● EXCERPTED DATA

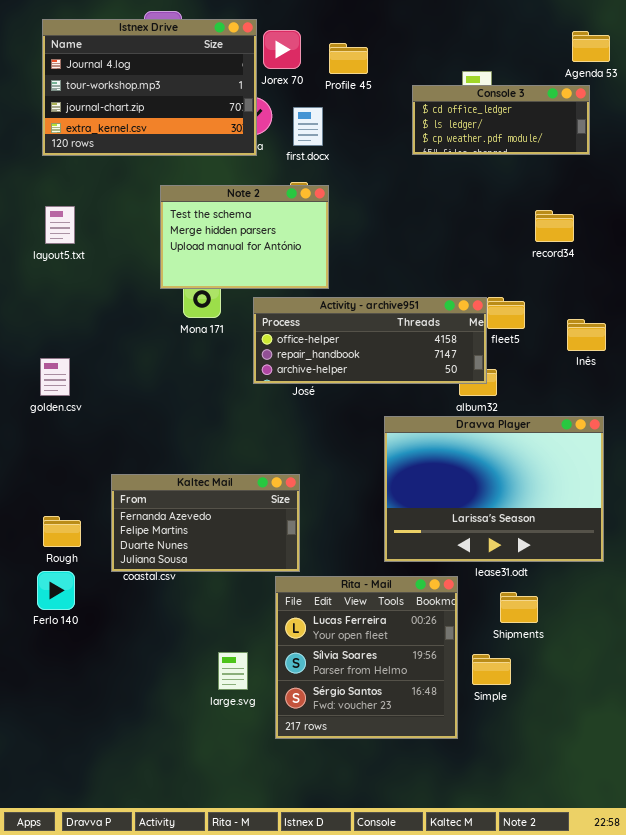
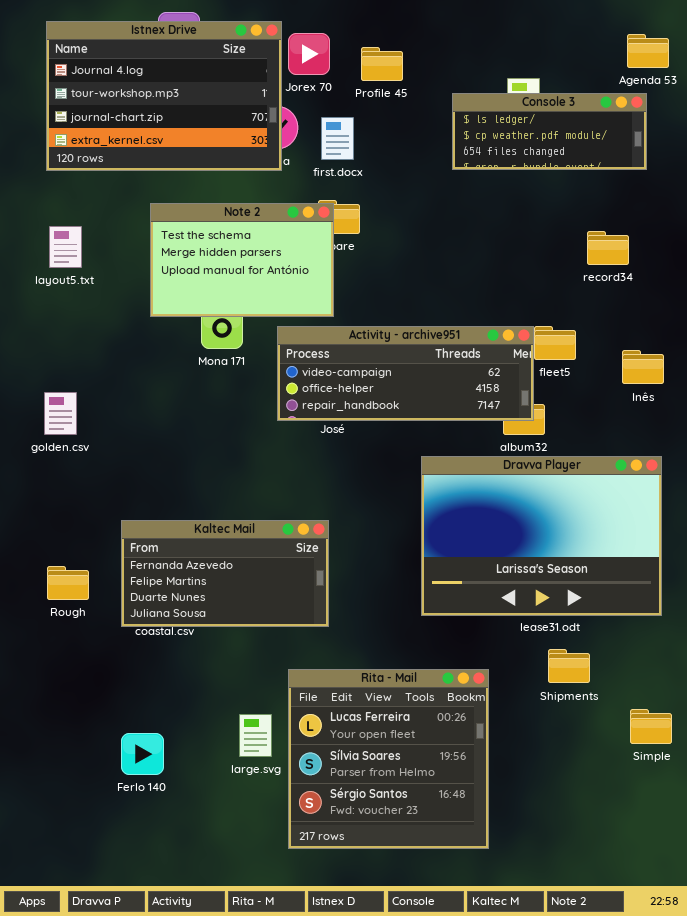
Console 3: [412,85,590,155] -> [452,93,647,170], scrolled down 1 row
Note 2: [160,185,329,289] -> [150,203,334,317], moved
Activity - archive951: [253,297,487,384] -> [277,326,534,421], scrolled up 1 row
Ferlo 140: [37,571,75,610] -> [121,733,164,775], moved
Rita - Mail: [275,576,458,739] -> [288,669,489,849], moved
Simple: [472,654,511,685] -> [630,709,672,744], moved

● AIM OF THE EXERCISE
What is needed is an exact copy of the entries above, with no images in it.

● YOUR SOLUTION
Console 3: [412,85,590,155] -> [452,93,647,170], scrolled down 1 row
Note 2: [160,185,329,289] -> [150,203,334,317], moved
Activity - archive951: [253,297,487,384] -> [277,326,534,421], scrolled up 1 row
Ferlo 140: [37,571,75,610] -> [121,733,164,775], moved
Rita - Mail: [275,576,458,739] -> [288,669,489,849], moved
Simple: [472,654,511,685] -> [630,709,672,744], moved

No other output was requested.